#### [WORK TASK]
Go through the material and copy each line in which the word "rotated" shows up.

#### [GIVEN DATA]
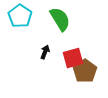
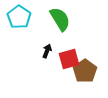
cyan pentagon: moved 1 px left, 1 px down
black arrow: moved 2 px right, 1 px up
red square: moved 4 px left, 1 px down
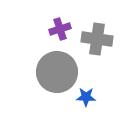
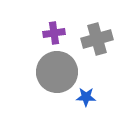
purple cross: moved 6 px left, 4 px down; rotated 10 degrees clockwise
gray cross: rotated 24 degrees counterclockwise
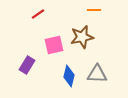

--

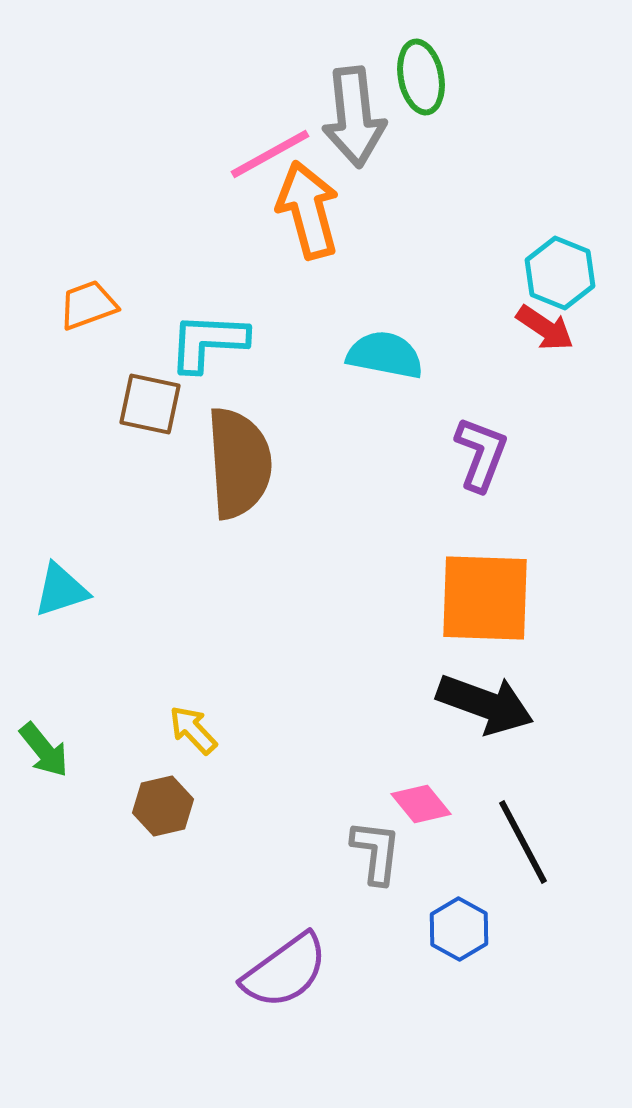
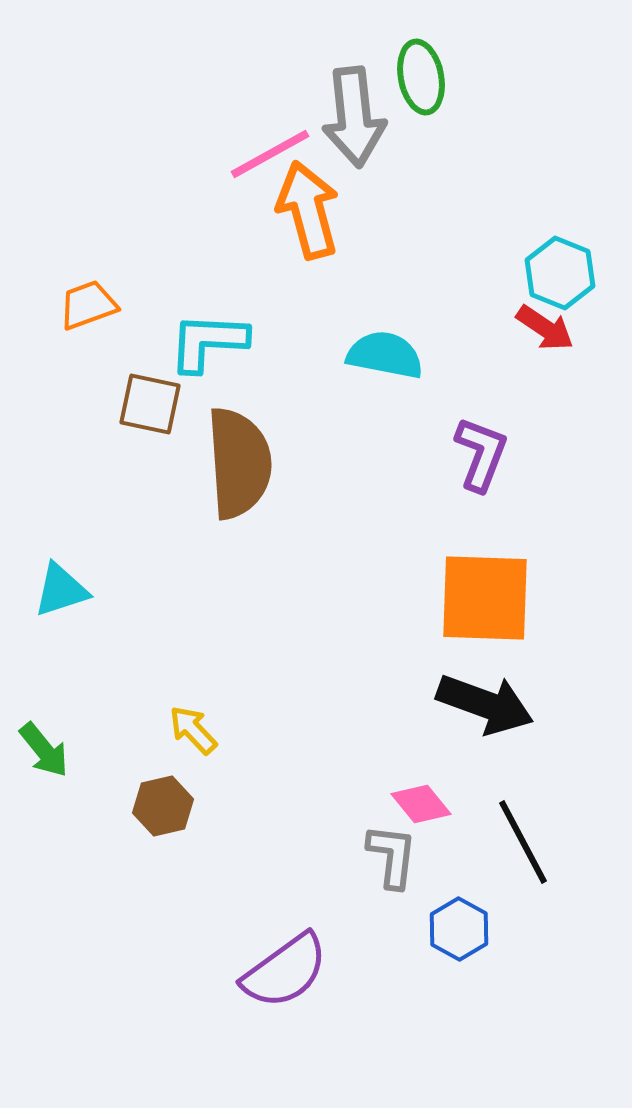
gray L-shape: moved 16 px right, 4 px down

#### [SOLVED EXERCISE]
purple cross: moved 6 px left, 4 px down; rotated 10 degrees clockwise
gray cross: rotated 24 degrees counterclockwise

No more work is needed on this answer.